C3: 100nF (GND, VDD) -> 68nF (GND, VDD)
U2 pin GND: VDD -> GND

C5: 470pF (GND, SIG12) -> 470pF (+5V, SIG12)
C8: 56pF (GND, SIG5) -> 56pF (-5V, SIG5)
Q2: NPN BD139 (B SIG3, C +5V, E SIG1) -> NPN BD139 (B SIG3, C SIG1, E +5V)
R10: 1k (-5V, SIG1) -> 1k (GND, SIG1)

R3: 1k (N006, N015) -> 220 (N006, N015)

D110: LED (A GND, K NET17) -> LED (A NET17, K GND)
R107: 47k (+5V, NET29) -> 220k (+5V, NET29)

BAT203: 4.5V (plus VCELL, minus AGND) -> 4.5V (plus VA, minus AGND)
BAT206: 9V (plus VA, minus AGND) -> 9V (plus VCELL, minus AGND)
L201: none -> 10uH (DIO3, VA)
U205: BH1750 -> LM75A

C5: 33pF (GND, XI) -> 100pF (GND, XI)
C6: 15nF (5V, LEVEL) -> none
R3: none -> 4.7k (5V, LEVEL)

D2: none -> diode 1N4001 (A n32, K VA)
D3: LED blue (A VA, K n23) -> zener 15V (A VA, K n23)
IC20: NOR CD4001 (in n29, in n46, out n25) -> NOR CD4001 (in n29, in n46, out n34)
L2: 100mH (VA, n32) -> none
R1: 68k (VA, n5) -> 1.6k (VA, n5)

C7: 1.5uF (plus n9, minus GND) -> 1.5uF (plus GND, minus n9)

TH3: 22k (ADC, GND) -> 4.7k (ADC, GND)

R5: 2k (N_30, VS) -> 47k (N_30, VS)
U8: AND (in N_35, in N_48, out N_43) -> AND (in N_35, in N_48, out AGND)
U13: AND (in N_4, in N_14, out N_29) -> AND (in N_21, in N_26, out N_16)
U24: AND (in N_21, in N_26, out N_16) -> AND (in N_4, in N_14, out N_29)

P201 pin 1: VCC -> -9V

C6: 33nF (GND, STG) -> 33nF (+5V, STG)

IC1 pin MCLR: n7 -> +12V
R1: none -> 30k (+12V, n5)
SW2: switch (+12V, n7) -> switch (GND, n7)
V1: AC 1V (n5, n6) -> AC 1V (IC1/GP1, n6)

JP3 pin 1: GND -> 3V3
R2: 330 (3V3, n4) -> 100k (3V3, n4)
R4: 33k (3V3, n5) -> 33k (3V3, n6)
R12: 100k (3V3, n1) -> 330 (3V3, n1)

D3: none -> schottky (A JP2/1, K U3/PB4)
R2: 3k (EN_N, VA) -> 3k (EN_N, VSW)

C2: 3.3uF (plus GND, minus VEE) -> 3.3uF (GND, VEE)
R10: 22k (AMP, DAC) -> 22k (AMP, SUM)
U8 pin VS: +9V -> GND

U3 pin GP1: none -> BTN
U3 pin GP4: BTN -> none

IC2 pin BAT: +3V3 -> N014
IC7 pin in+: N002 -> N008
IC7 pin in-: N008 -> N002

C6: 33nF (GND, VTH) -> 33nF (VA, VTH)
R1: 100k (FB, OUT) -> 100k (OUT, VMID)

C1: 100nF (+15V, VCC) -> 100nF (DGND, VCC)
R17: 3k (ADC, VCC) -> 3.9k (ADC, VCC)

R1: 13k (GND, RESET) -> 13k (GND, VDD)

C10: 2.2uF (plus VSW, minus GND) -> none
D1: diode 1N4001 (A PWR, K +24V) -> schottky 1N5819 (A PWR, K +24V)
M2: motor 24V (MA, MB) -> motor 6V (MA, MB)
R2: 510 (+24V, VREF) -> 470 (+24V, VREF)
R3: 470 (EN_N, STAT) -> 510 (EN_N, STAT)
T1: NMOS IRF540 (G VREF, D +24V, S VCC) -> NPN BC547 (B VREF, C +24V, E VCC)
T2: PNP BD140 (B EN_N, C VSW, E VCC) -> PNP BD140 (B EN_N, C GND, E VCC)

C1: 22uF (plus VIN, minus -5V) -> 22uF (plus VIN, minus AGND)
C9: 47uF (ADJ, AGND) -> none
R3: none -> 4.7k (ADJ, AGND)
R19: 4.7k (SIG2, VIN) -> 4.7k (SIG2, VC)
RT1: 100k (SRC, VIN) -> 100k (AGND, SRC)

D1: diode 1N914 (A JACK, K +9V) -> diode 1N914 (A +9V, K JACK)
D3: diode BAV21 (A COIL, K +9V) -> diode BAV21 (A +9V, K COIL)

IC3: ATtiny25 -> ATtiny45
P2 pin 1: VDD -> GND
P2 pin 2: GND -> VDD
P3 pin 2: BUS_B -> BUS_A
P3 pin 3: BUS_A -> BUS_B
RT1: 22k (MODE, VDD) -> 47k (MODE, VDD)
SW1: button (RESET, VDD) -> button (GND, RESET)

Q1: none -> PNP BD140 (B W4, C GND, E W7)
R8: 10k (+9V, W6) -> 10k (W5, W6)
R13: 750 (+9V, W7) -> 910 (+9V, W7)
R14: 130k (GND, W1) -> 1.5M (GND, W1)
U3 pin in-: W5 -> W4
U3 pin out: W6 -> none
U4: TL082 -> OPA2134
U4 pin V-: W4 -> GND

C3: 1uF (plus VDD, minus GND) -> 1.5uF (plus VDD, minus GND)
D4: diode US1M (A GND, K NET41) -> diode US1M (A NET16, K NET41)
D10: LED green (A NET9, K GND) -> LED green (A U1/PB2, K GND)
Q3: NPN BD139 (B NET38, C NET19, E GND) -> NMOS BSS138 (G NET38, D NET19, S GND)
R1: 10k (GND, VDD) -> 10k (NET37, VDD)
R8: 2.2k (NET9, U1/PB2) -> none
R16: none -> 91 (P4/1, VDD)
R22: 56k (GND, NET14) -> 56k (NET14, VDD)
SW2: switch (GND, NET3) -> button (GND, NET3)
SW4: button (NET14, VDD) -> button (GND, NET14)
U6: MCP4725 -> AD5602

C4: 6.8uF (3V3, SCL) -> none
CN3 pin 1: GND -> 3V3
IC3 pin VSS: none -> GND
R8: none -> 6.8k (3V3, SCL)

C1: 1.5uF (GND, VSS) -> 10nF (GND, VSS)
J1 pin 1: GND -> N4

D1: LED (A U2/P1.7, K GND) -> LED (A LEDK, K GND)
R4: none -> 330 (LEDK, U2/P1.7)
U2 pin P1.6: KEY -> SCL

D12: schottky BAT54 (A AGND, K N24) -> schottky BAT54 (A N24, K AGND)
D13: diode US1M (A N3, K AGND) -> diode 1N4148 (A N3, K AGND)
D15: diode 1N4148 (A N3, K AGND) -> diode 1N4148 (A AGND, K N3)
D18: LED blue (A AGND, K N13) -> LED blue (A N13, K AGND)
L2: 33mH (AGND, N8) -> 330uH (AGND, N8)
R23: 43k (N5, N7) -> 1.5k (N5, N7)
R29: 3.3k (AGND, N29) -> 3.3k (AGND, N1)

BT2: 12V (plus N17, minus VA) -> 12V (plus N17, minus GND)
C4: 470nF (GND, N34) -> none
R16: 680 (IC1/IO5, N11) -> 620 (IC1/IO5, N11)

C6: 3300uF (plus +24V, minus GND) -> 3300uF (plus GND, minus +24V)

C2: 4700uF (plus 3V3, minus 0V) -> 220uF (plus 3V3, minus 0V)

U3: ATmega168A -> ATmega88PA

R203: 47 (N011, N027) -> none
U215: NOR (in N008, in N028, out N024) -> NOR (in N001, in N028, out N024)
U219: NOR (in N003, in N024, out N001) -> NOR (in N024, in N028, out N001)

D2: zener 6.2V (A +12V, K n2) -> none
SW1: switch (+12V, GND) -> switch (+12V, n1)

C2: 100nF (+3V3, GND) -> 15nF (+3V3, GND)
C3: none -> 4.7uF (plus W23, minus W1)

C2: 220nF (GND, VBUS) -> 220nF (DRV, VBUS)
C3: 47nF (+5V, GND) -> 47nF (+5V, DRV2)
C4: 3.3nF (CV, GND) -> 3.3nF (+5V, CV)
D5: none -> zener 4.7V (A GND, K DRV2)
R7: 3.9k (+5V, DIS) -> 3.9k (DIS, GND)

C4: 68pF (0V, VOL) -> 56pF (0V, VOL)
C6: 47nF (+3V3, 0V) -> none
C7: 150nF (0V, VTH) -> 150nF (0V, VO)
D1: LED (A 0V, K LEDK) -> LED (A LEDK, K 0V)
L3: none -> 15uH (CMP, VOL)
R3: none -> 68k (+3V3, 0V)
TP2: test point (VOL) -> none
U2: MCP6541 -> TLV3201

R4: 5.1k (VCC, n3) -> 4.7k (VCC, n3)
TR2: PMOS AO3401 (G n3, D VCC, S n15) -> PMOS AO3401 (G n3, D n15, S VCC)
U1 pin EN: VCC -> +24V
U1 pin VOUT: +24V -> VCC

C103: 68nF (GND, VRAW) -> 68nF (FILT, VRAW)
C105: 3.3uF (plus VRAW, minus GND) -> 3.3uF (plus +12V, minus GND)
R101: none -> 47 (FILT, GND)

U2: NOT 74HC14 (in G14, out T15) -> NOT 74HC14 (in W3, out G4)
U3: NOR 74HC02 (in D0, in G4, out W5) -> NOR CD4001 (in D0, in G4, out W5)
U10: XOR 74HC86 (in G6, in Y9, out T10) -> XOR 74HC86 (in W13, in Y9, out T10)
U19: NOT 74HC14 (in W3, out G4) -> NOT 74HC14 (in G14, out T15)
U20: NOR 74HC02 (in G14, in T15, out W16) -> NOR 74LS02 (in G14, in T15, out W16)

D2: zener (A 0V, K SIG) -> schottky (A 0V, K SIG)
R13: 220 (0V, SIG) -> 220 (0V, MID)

REQUIREMENT: Would you print exactly and only the lines of the material above that run from the line with "R1: 100k (FB, OUT) -> 100k (OUT, VMID)" through the line with "U4 pin V-: W4 -> GND", both included?

RESULT FOR THIS EXERCISE:
R1: 100k (FB, OUT) -> 100k (OUT, VMID)

C1: 100nF (+15V, VCC) -> 100nF (DGND, VCC)
R17: 3k (ADC, VCC) -> 3.9k (ADC, VCC)

R1: 13k (GND, RESET) -> 13k (GND, VDD)

C10: 2.2uF (plus VSW, minus GND) -> none
D1: diode 1N4001 (A PWR, K +24V) -> schottky 1N5819 (A PWR, K +24V)
M2: motor 24V (MA, MB) -> motor 6V (MA, MB)
R2: 510 (+24V, VREF) -> 470 (+24V, VREF)
R3: 470 (EN_N, STAT) -> 510 (EN_N, STAT)
T1: NMOS IRF540 (G VREF, D +24V, S VCC) -> NPN BC547 (B VREF, C +24V, E VCC)
T2: PNP BD140 (B EN_N, C VSW, E VCC) -> PNP BD140 (B EN_N, C GND, E VCC)

C1: 22uF (plus VIN, minus -5V) -> 22uF (plus VIN, minus AGND)
C9: 47uF (ADJ, AGND) -> none
R3: none -> 4.7k (ADJ, AGND)
R19: 4.7k (SIG2, VIN) -> 4.7k (SIG2, VC)
RT1: 100k (SRC, VIN) -> 100k (AGND, SRC)

D1: diode 1N914 (A JACK, K +9V) -> diode 1N914 (A +9V, K JACK)
D3: diode BAV21 (A COIL, K +9V) -> diode BAV21 (A +9V, K COIL)

IC3: ATtiny25 -> ATtiny45
P2 pin 1: VDD -> GND
P2 pin 2: GND -> VDD
P3 pin 2: BUS_B -> BUS_A
P3 pin 3: BUS_A -> BUS_B
RT1: 22k (MODE, VDD) -> 47k (MODE, VDD)
SW1: button (RESET, VDD) -> button (GND, RESET)

Q1: none -> PNP BD140 (B W4, C GND, E W7)
R8: 10k (+9V, W6) -> 10k (W5, W6)
R13: 750 (+9V, W7) -> 910 (+9V, W7)
R14: 130k (GND, W1) -> 1.5M (GND, W1)
U3 pin in-: W5 -> W4
U3 pin out: W6 -> none
U4: TL082 -> OPA2134
U4 pin V-: W4 -> GND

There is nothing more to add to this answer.